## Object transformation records
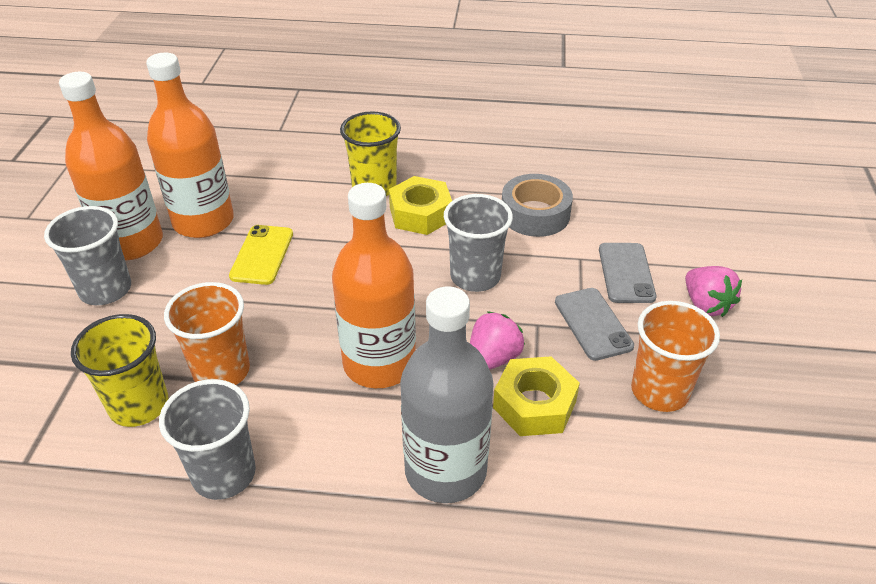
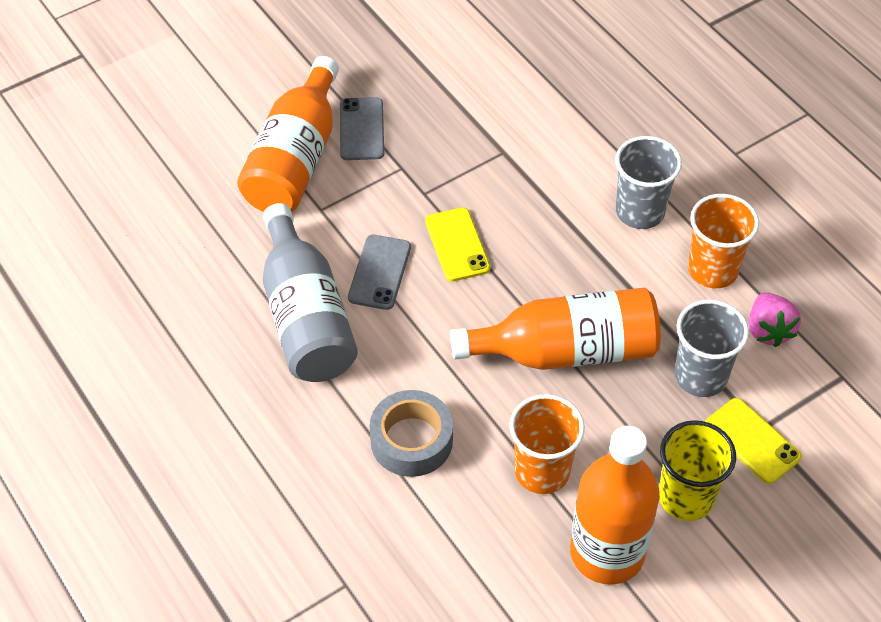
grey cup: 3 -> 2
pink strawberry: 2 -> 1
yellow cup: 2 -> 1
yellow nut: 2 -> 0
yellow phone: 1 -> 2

* * *

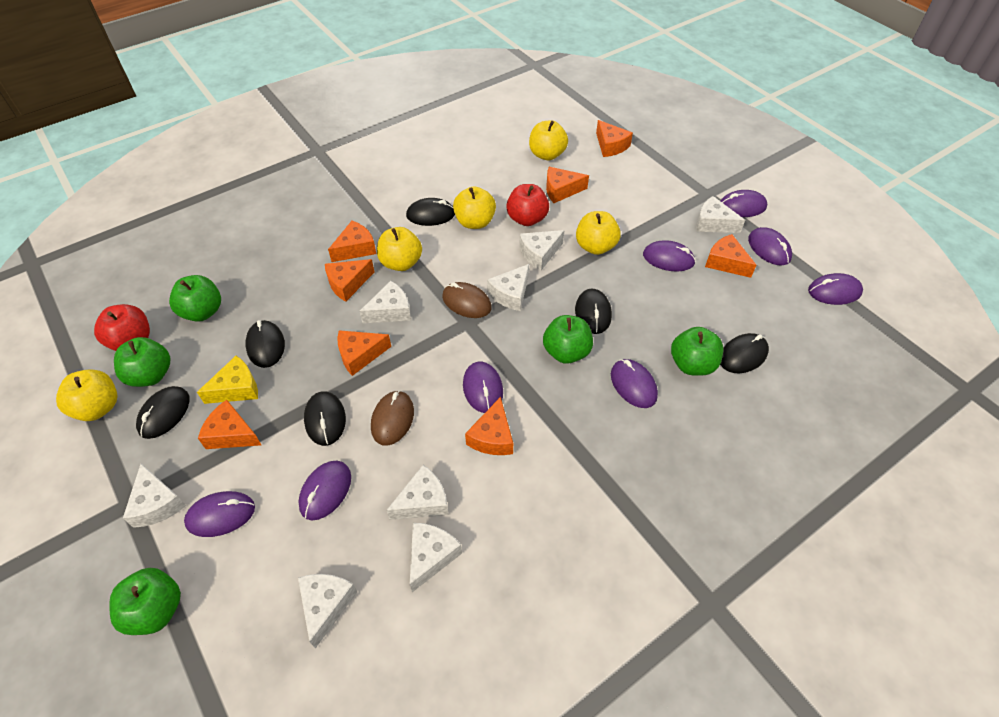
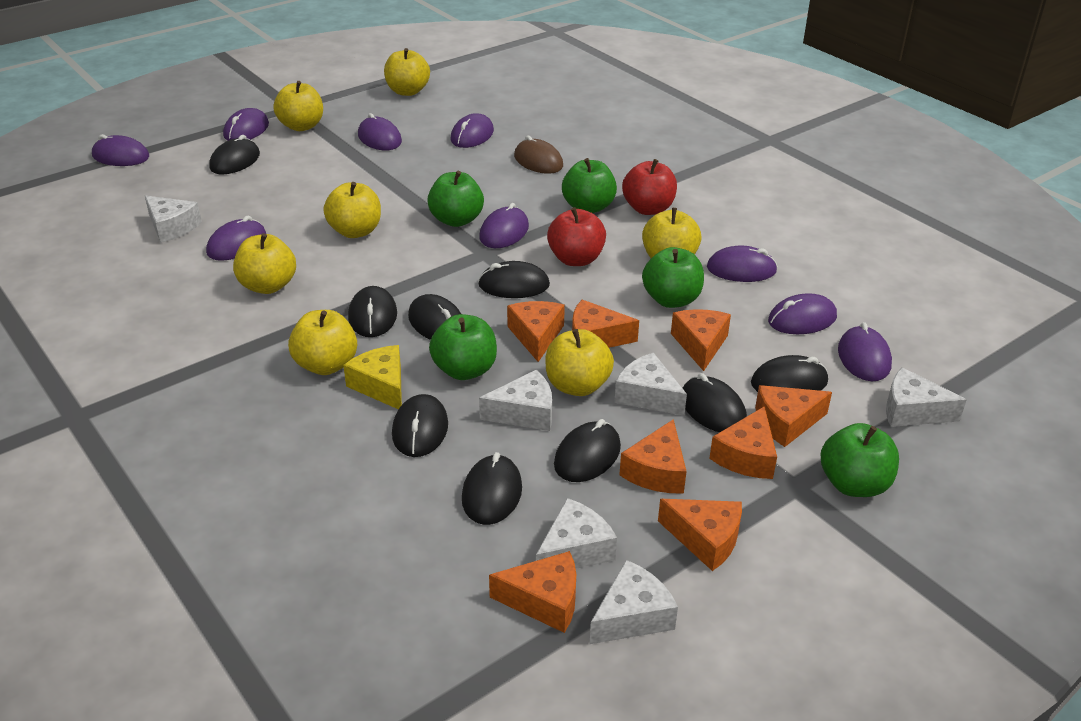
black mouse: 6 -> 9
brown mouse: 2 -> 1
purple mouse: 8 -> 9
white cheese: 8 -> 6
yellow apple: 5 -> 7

## YOUR ASSIGNMENT
Lines to set down from above: the line with "brown mouse: 2 -> 1", the line with "yellow apple: 5 -> 7", and every line between, each exactly as written.

## EXERCISE RESPONSE
brown mouse: 2 -> 1
purple mouse: 8 -> 9
white cheese: 8 -> 6
yellow apple: 5 -> 7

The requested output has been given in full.